**To do:**
Determine how many lines in the entries below contain "rotated", and output only that number.

**Extracted data:**
══════════════════════════════

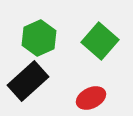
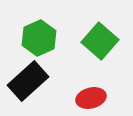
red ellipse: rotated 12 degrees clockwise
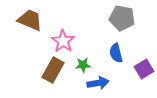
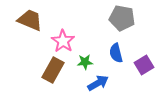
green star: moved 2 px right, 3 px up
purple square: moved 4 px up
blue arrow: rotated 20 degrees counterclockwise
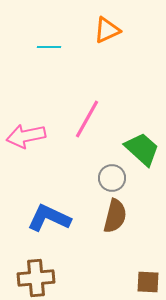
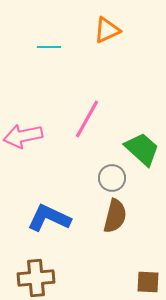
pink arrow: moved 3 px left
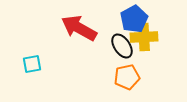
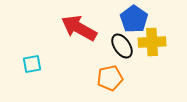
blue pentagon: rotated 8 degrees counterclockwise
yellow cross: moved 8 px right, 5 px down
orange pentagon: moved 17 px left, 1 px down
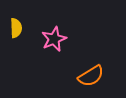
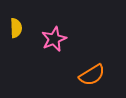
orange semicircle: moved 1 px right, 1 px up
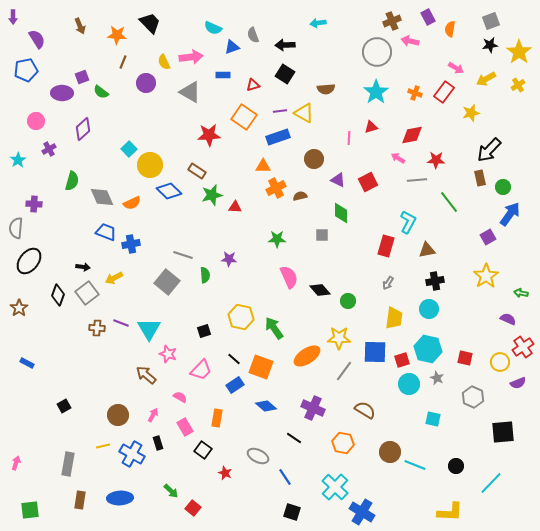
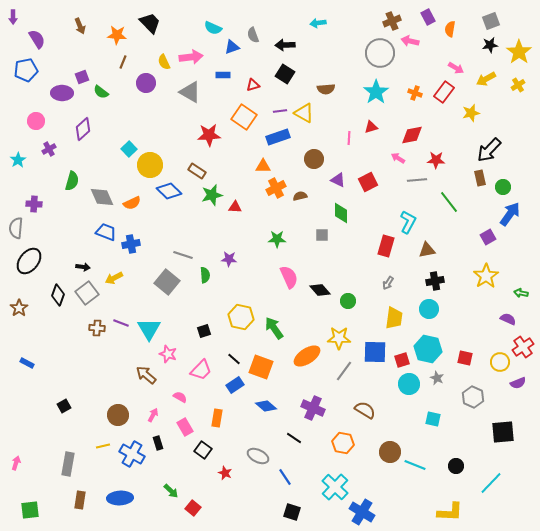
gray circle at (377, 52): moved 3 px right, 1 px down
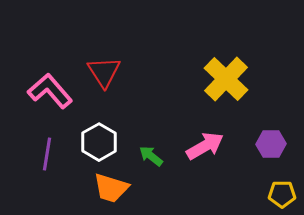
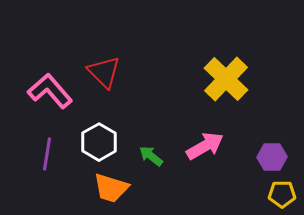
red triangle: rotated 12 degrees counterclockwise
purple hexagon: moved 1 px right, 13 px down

══════════════════════════════

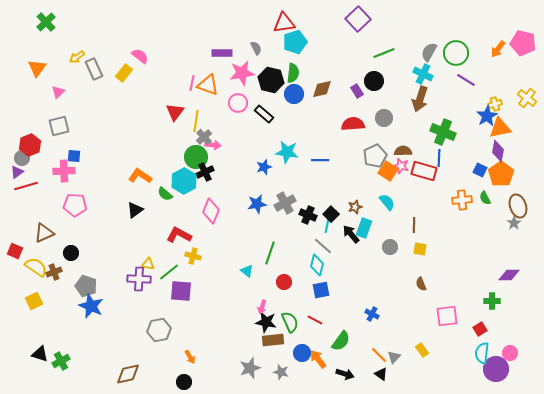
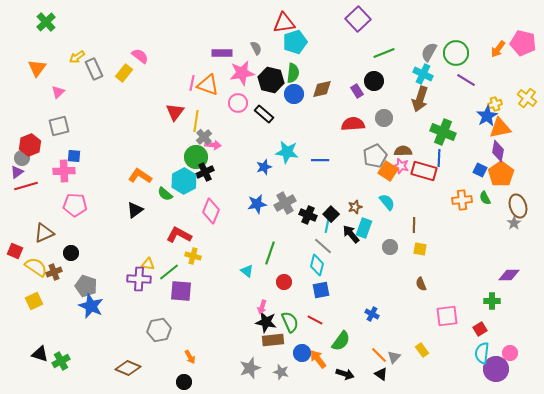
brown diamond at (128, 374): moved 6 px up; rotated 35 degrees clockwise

══════════════════════════════

**Answer for this exercise:**
5